Provided material Block Start
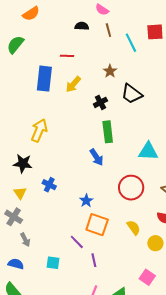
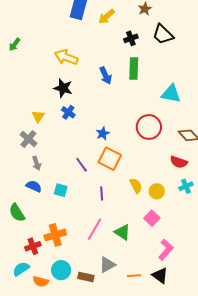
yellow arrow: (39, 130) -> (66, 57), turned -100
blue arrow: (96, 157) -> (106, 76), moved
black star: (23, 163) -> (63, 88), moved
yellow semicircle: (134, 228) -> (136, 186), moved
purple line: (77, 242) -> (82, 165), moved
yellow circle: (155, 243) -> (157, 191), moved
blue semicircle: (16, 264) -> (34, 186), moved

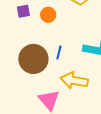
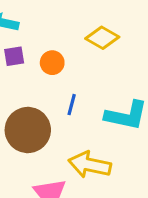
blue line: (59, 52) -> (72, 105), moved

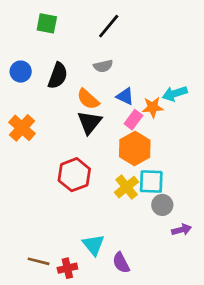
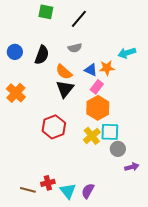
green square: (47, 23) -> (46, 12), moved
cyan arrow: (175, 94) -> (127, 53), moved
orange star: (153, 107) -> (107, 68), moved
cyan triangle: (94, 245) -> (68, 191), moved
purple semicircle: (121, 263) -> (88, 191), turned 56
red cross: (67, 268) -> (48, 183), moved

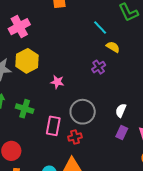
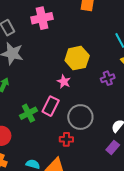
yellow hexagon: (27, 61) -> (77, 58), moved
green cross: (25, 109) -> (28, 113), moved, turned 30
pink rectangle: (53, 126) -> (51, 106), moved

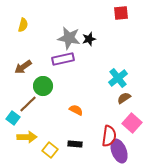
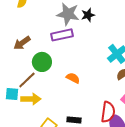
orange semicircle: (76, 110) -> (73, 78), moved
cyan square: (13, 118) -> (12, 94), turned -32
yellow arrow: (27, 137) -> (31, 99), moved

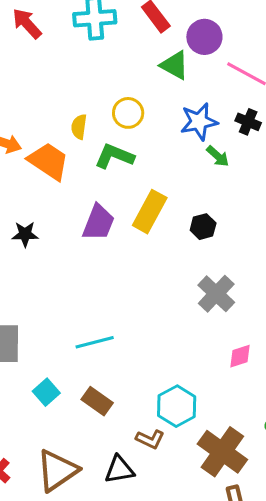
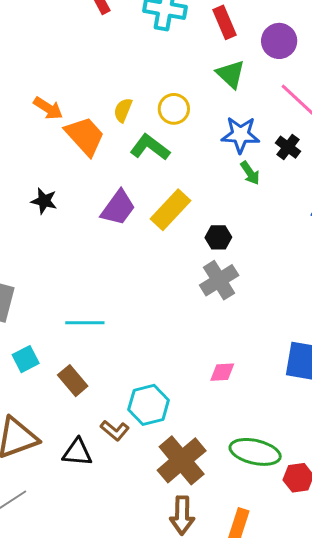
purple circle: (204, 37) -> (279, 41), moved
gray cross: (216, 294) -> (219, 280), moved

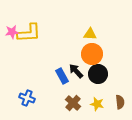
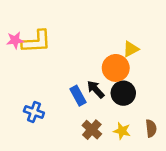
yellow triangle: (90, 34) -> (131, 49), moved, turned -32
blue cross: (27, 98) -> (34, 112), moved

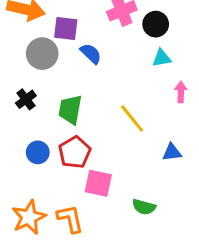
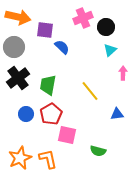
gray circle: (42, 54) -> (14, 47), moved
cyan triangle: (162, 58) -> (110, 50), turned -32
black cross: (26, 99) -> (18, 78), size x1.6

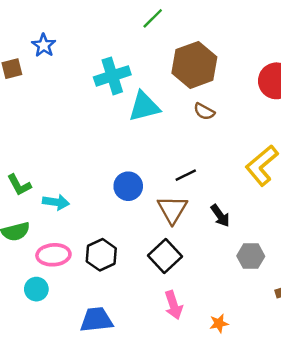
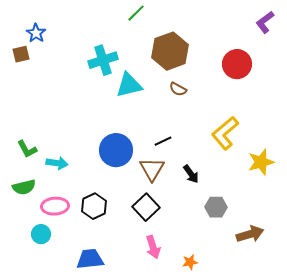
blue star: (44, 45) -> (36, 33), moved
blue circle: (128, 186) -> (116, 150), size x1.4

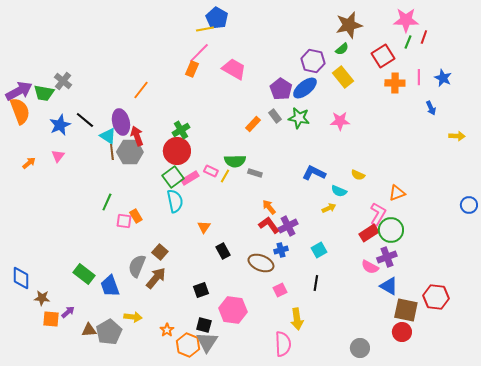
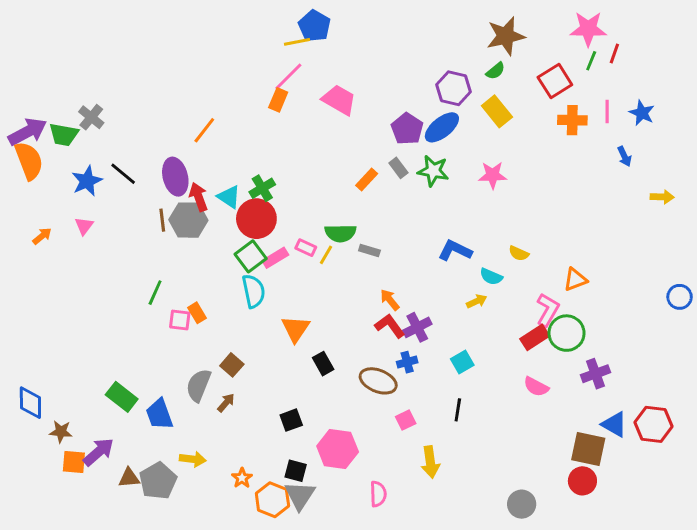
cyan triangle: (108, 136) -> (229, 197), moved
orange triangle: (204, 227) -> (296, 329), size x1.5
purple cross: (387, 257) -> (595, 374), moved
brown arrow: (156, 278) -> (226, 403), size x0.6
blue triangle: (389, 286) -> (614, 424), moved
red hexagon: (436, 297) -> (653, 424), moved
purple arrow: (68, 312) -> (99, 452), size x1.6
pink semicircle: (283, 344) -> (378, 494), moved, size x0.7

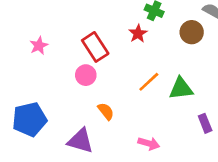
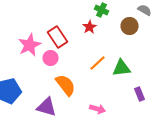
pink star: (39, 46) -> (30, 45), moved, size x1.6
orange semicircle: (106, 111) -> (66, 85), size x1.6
Provided material Block End
- _Task to carry out_: Repeat every line above exactly, minus the pictures.

- _Result of the task_:
yellow arrow: (39, 130) -> (66, 57), turned -100
blue arrow: (96, 157) -> (106, 76), moved
black star: (23, 163) -> (63, 88), moved
yellow semicircle: (134, 228) -> (136, 186), moved
purple line: (77, 242) -> (82, 165), moved
yellow circle: (155, 243) -> (157, 191), moved
blue semicircle: (16, 264) -> (34, 186), moved

blue line: (59, 52) -> (72, 105), moved

green square: (47, 23) -> (46, 12), moved
cyan arrow: (175, 94) -> (127, 53), moved
orange star: (153, 107) -> (107, 68), moved
cyan triangle: (94, 245) -> (68, 191), moved
purple semicircle: (121, 263) -> (88, 191), turned 56
red cross: (67, 268) -> (48, 183), moved

yellow hexagon: (27, 61) -> (77, 58), moved
green cross: (25, 109) -> (28, 113), moved, turned 30
pink rectangle: (53, 126) -> (51, 106), moved

orange semicircle: (76, 110) -> (73, 78), moved
cyan square: (13, 118) -> (12, 94), turned -32
yellow arrow: (27, 137) -> (31, 99), moved

purple circle: (204, 37) -> (279, 41), moved
gray cross: (216, 294) -> (219, 280), moved

yellow triangle: (90, 34) -> (131, 49), moved, turned -32
blue cross: (27, 98) -> (34, 112), moved

gray circle: (42, 54) -> (14, 47), moved
cyan triangle: (162, 58) -> (110, 50), turned -32
black cross: (26, 99) -> (18, 78), size x1.6

blue star: (44, 45) -> (36, 33), moved
blue circle: (128, 186) -> (116, 150), size x1.4

cyan triangle: (108, 136) -> (229, 197), moved
orange triangle: (204, 227) -> (296, 329), size x1.5
purple cross: (387, 257) -> (595, 374), moved
brown arrow: (156, 278) -> (226, 403), size x0.6
blue triangle: (389, 286) -> (614, 424), moved
red hexagon: (436, 297) -> (653, 424), moved
purple arrow: (68, 312) -> (99, 452), size x1.6
pink semicircle: (283, 344) -> (378, 494), moved, size x0.7

pink star: (39, 46) -> (30, 45), moved, size x1.6
orange semicircle: (106, 111) -> (66, 85), size x1.6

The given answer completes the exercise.